▶ Your goal
Work out how many lines of the listing hold "white" and return that number by itself.

[Dataset content Boundary: Start]

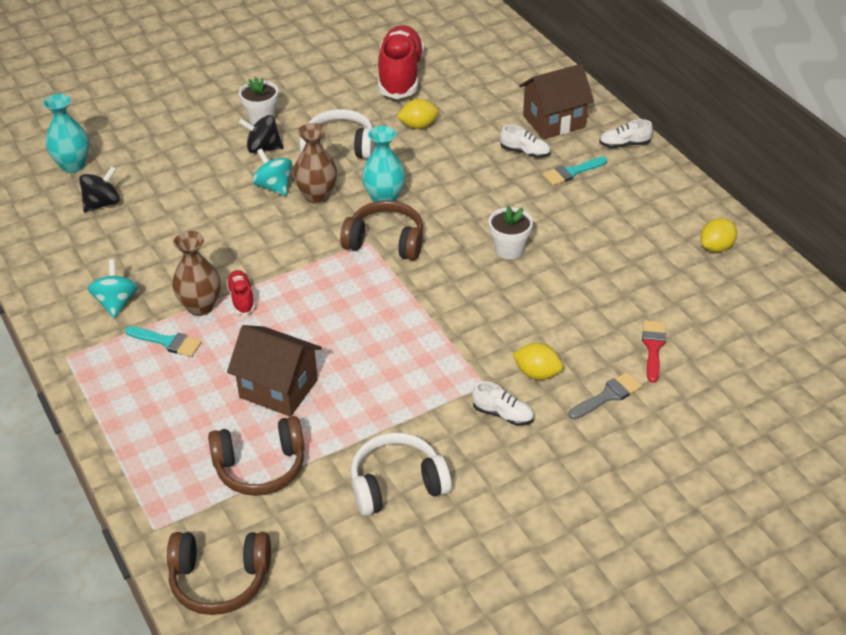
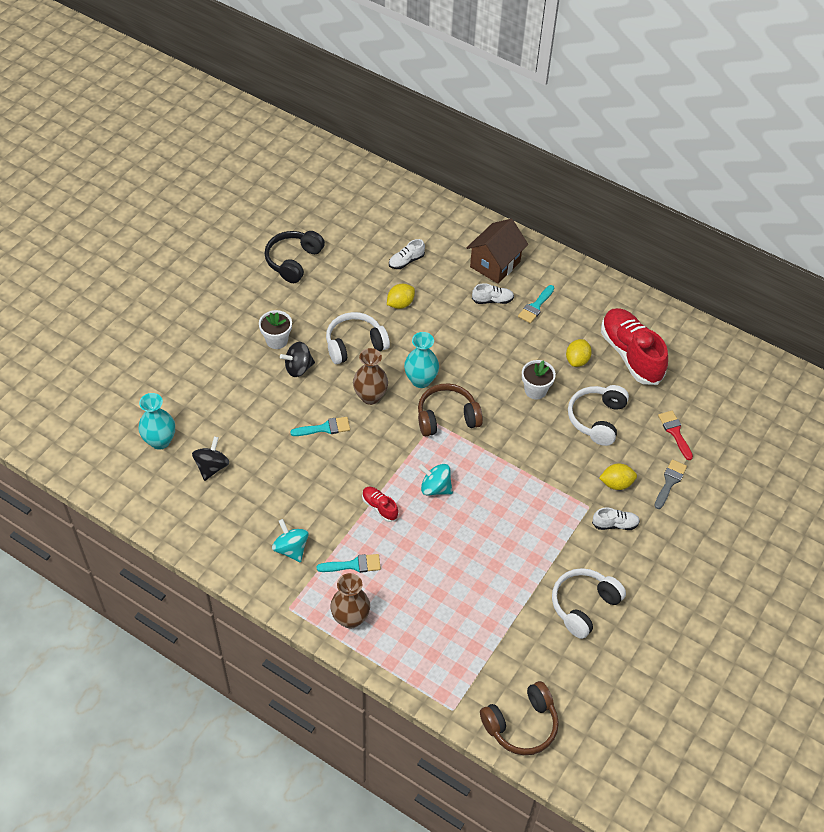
camera: 30 degrees left, 10 degrees up
(200, 306) = (355, 526): brown vase -> brown vase (350, 618)
(245, 208) = (325, 428): none -> turquoise brush
(260, 467) = (488, 633): brown headphones -> none
(274, 186) = (332, 400): turquoise spinning top -> turquoise spinning top (435, 488)
(278, 388) = (458, 568): brown house -> none
(336, 59) = (293, 261): none -> black headphones
(400, 76) = (355, 260): red shoe -> red shoe (630, 354)
(562, 301) = (597, 419): none -> white headphones
(624, 144) = (556, 268): white shoe -> white shoe (406, 261)
(716, 247) = (667, 335): yellow lemon -> yellow lemon (577, 360)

[Dataset content Boundary: End]

▶ Response area
2